Only the pictures are to be omitted; everything else in the listing must be reproduced exactly.

■ Records for the task ■
************

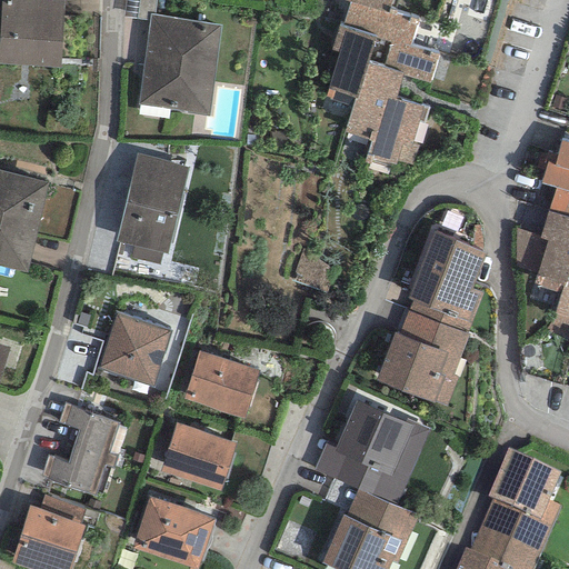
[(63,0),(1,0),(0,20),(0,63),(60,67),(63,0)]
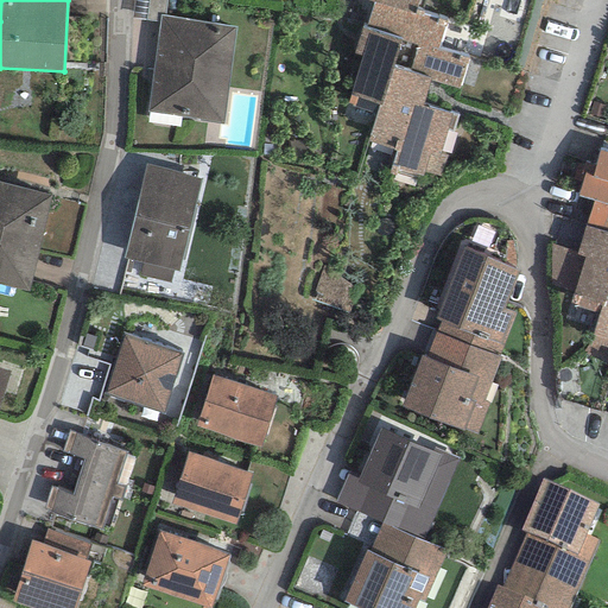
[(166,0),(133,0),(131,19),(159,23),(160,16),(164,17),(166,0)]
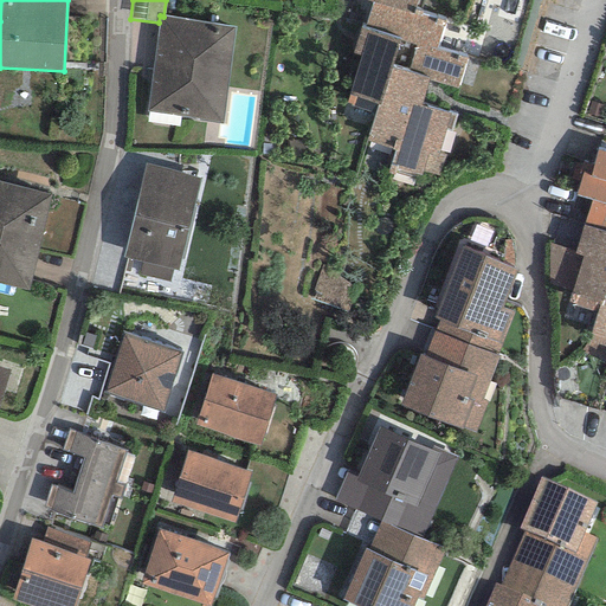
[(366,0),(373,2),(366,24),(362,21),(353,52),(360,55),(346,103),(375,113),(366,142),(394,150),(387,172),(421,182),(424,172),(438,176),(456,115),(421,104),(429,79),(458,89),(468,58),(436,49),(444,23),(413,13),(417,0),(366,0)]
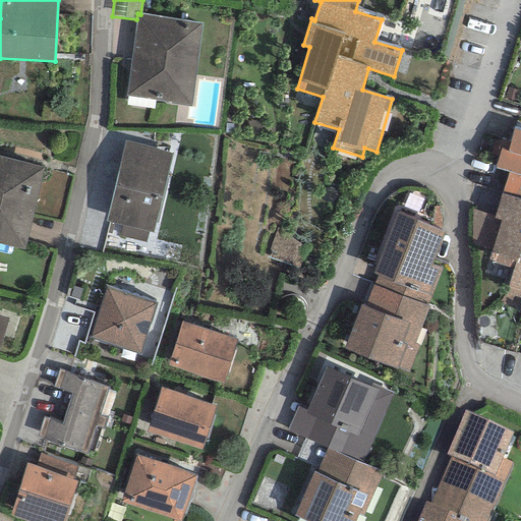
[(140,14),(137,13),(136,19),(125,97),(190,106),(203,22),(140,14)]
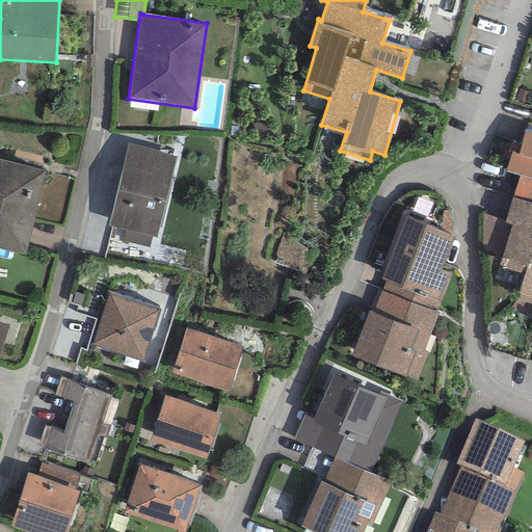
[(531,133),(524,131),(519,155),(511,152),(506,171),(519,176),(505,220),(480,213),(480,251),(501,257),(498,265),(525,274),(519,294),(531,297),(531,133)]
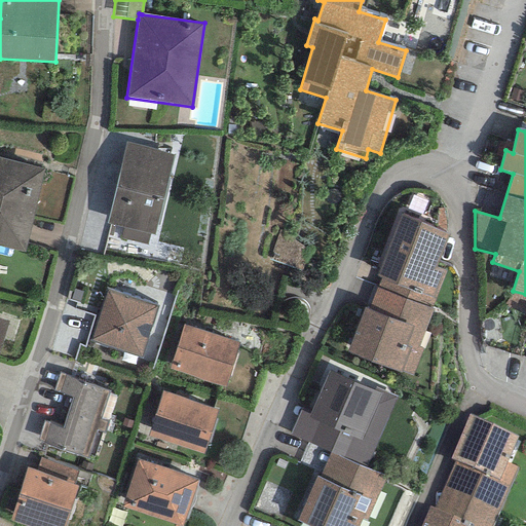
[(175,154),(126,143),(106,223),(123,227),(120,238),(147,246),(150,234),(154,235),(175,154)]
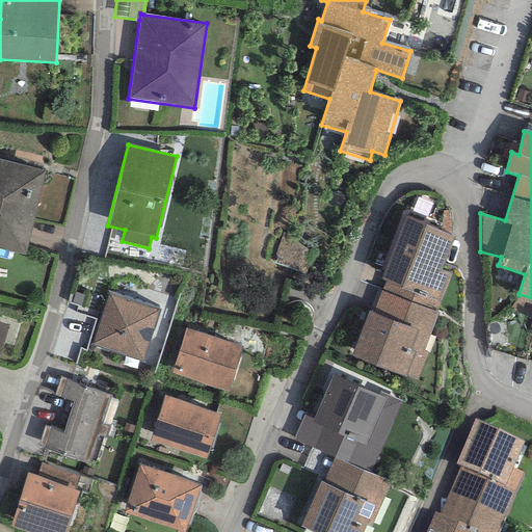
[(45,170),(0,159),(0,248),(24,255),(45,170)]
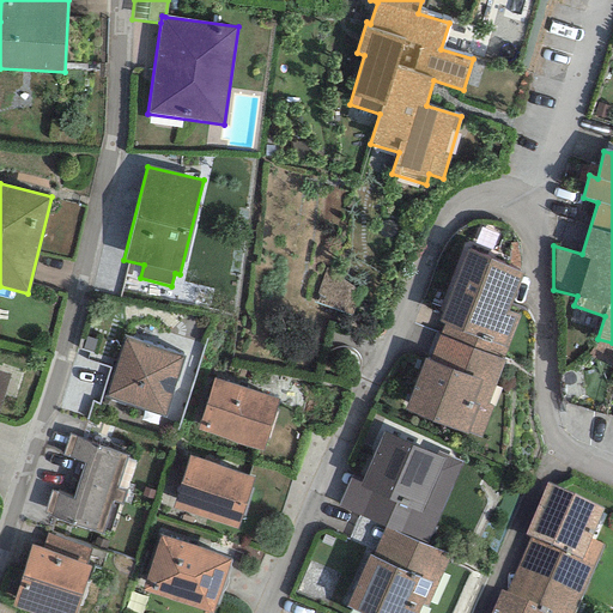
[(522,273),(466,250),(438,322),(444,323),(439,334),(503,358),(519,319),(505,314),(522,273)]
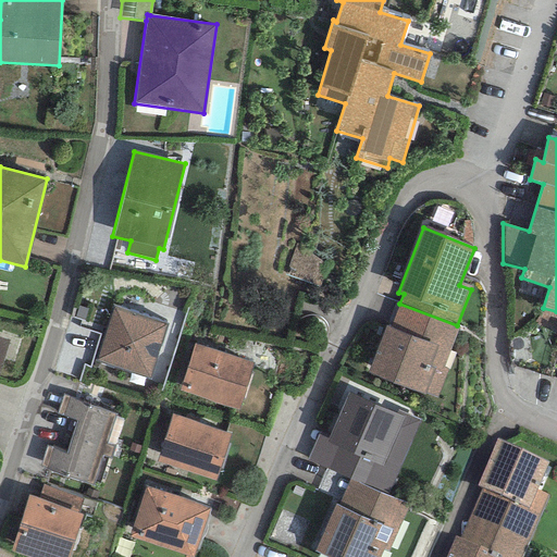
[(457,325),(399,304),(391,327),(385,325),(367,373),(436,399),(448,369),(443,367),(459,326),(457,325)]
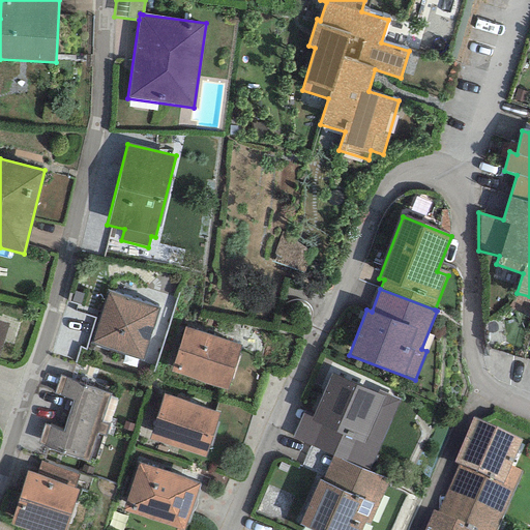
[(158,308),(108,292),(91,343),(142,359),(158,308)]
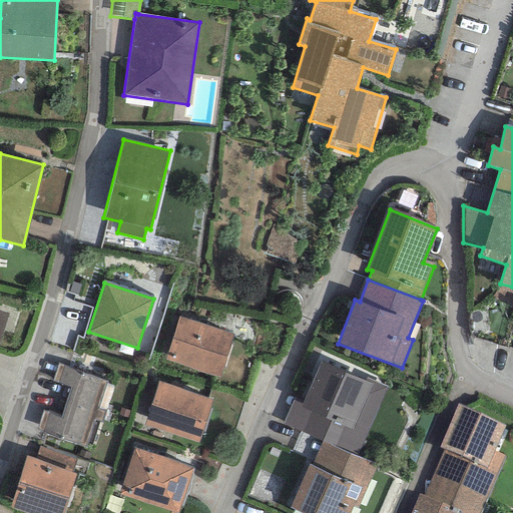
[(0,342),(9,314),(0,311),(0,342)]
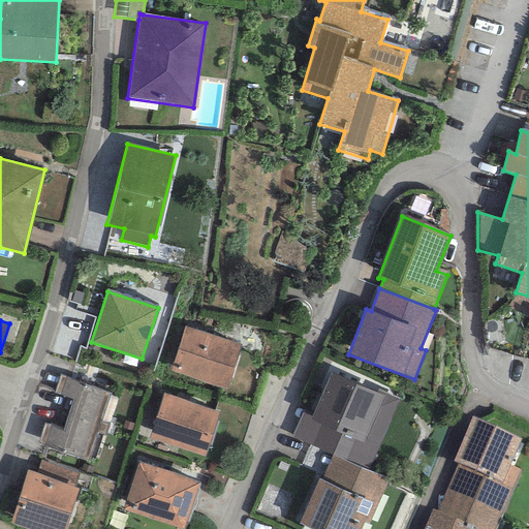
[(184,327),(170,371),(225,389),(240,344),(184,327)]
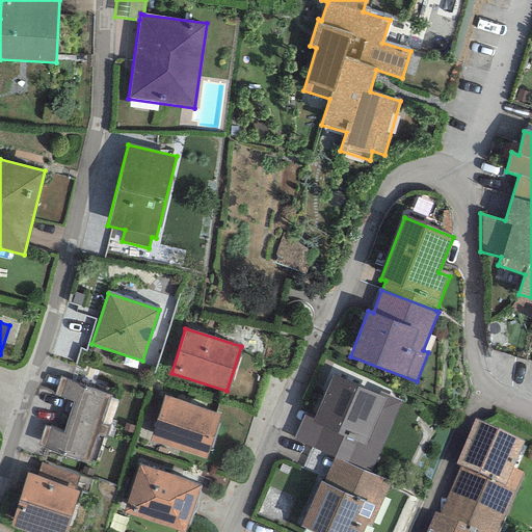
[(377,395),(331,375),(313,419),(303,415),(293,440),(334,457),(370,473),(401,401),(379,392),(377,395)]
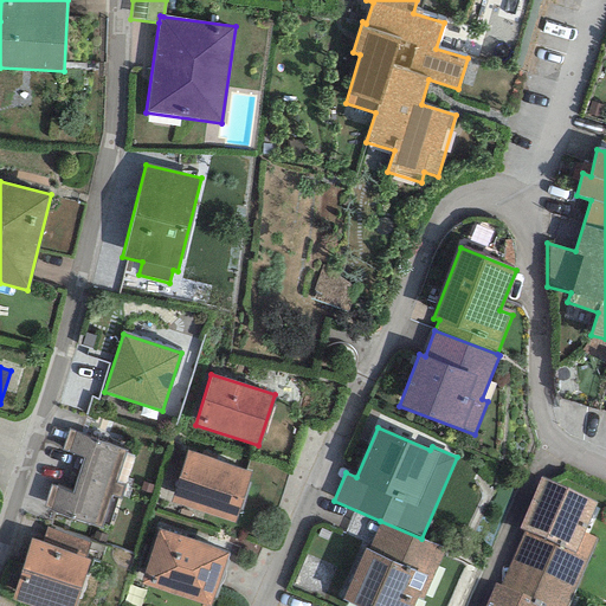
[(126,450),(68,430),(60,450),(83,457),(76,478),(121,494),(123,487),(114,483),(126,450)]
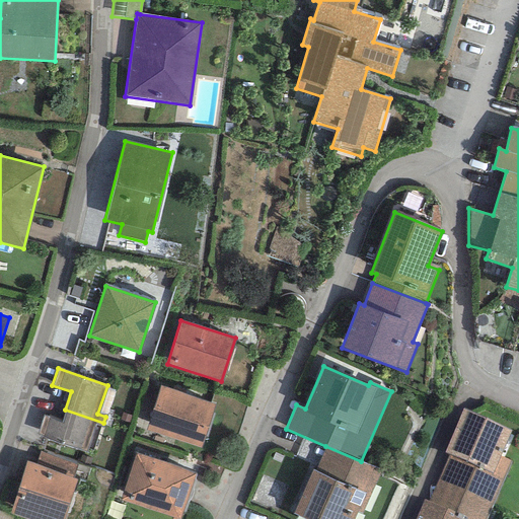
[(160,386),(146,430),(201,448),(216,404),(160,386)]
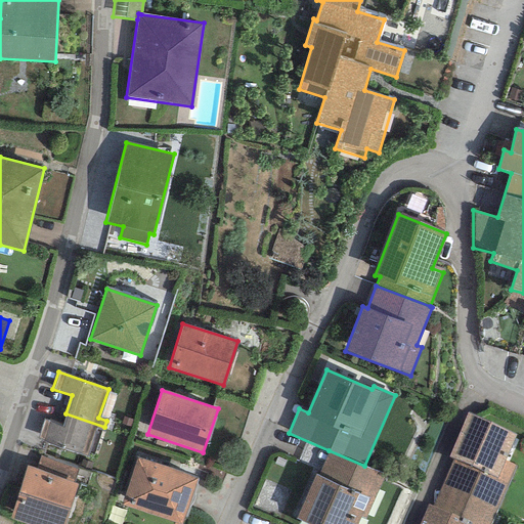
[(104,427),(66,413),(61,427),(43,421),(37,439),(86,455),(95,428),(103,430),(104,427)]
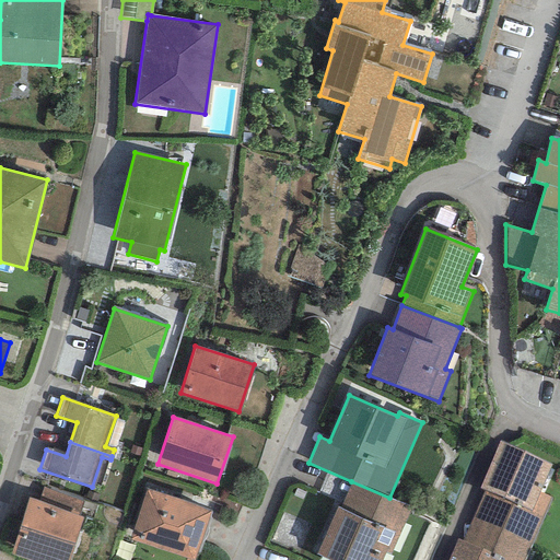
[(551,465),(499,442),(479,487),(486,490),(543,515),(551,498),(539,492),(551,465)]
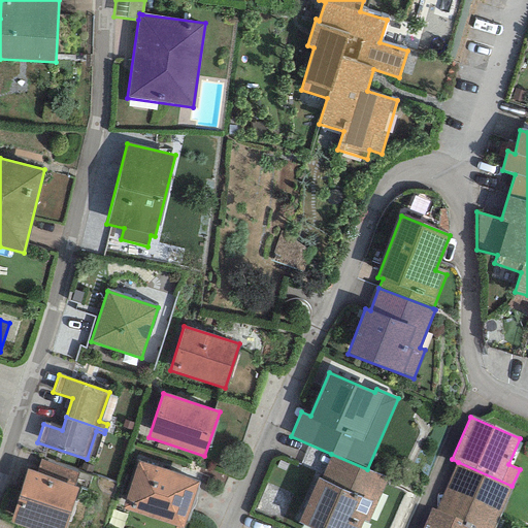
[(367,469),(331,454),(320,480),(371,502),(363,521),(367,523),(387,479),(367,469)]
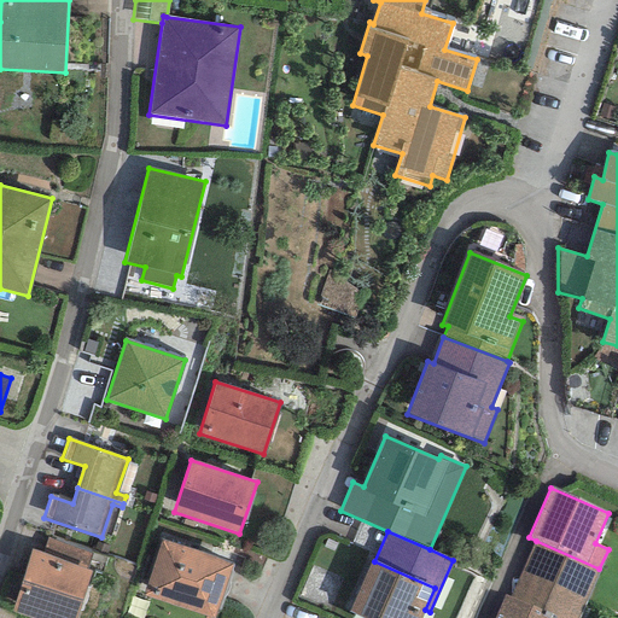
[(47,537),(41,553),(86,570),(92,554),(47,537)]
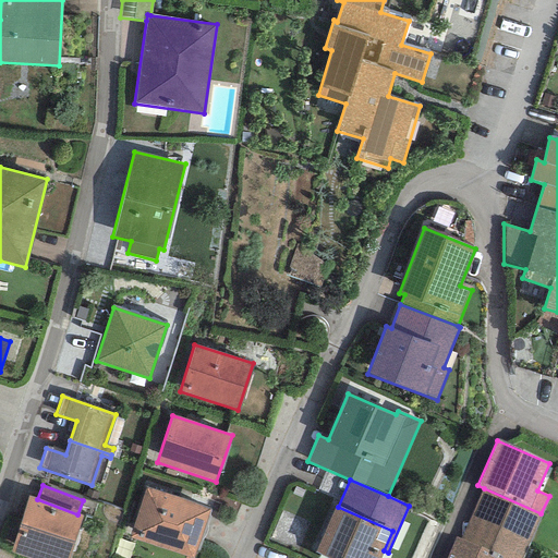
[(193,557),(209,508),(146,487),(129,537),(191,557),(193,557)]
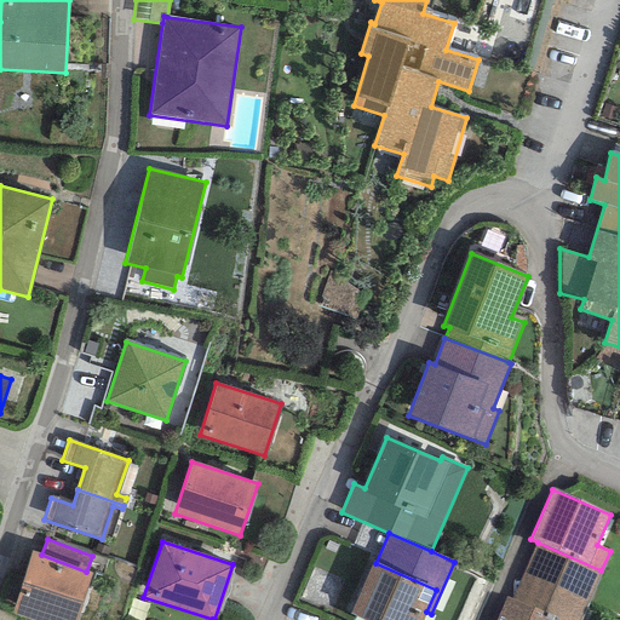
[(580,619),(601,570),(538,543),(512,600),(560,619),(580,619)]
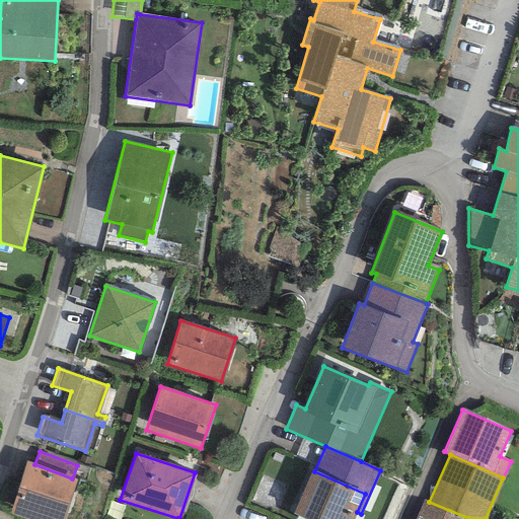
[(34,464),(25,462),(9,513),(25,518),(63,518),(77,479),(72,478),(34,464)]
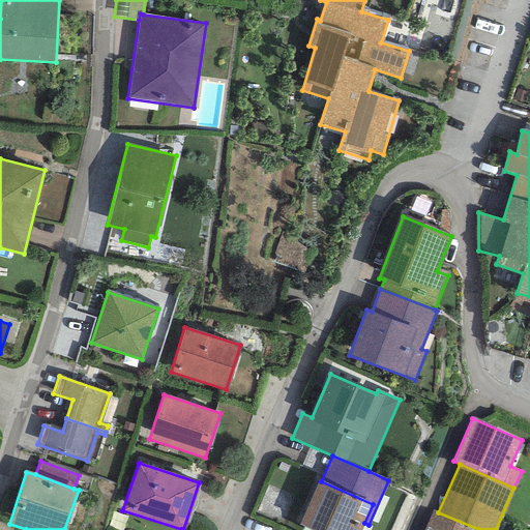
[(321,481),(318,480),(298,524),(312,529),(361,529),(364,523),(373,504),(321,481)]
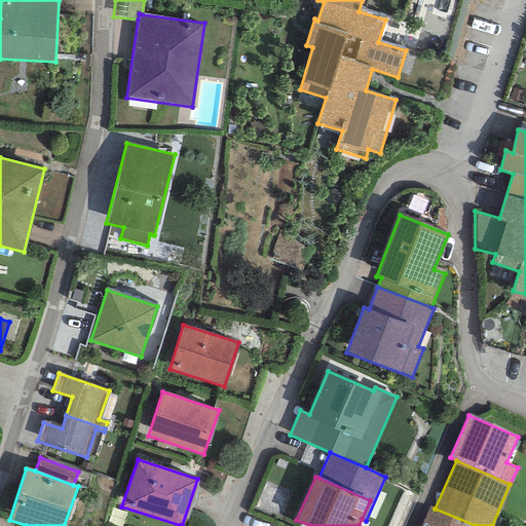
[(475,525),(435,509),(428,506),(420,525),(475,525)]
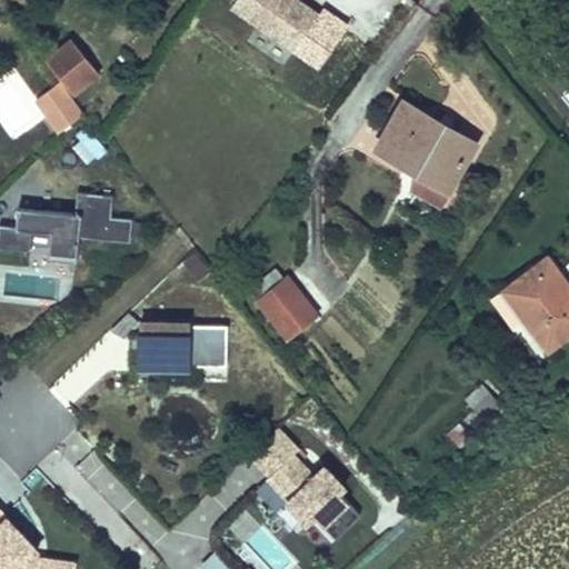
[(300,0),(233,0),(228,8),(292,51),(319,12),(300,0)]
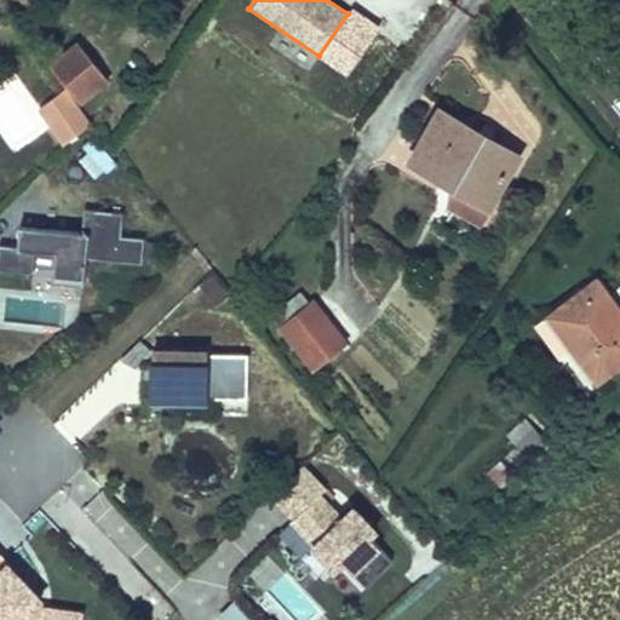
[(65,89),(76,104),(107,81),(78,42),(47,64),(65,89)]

************

■ Output below ■
[(63,0),(1,0),(0,20),(0,63),(60,67),(63,0)]
[(166,0),(133,0),(131,19),(159,23),(160,16),(164,17),(166,0)]
[(366,0),(373,2),(366,24),(362,21),(353,52),(360,55),(346,103),(375,113),(366,142),(394,150),(387,172),(421,182),(424,172),(438,176),(456,115),(421,104),(429,79),(458,89),(468,58),(436,49),(444,23),(413,13),(417,0),(366,0)]
[(140,14),(137,13),(136,19),(125,97),(190,106),(203,22),(140,14)]
[(531,133),(524,131),(519,155),(511,152),(506,171),(519,176),(505,220),(480,213),(480,251),(501,257),(498,265),(525,274),(519,294),(531,297),(531,133)]
[(175,154),(126,143),(106,223),(123,227),(120,238),(147,246),(150,234),(154,235),(175,154)]
[(45,170),(0,159),(0,248),(24,255),(45,170)]
[(522,273),(466,250),(438,322),(444,323),(439,334),(503,358),(519,319),(505,314),(522,273)]
[(457,325),(399,304),(391,327),(385,325),(367,373),(436,399),(448,369),(443,367),(459,326),(457,325)]
[(158,308),(108,292),(91,343),(142,359),(158,308)]
[(0,342),(9,314),(0,311),(0,342)]
[(184,327),(170,371),(225,389),(240,344),(184,327)]
[(377,395),(331,375),(313,419),(303,415),(293,440),(334,457),(370,473),(401,401),(379,392),(377,395)]
[(126,450),(68,430),(60,450),(83,457),(76,478),(121,494),(123,487),(114,483),(126,450)]
[(160,386),(146,430),(201,448),(216,404),(160,386)]
[(104,427),(66,413),(61,427),(43,421),(37,439),(86,455),(95,428),(103,430),(104,427)]
[(551,465),(499,442),(479,487),(486,490),(543,515),(551,498),(539,492),(551,465)]
[(367,469),(331,454),(320,480),(371,502),(363,521),(367,523),(387,479),(367,469)]
[(47,537),(41,553),(86,570),(92,554),(47,537)]
[(193,557),(209,508),(146,487),(129,537),(191,557),(193,557)]
[(580,619),(601,570),(538,543),(512,600),(560,619),(580,619)]
[(34,464),(25,462),(9,513),(25,518),(63,518),(77,479),(72,478),(34,464)]
[(321,481),(318,480),(298,524),(312,529),(361,529),(364,523),(373,504),(321,481)]
[(475,525),(435,509),(428,506),(420,525),(475,525)]
[(300,0),(233,0),(228,8),(292,51),(319,12),(300,0)]
[(65,89),(76,104),(107,81),(78,42),(47,64),(65,89)]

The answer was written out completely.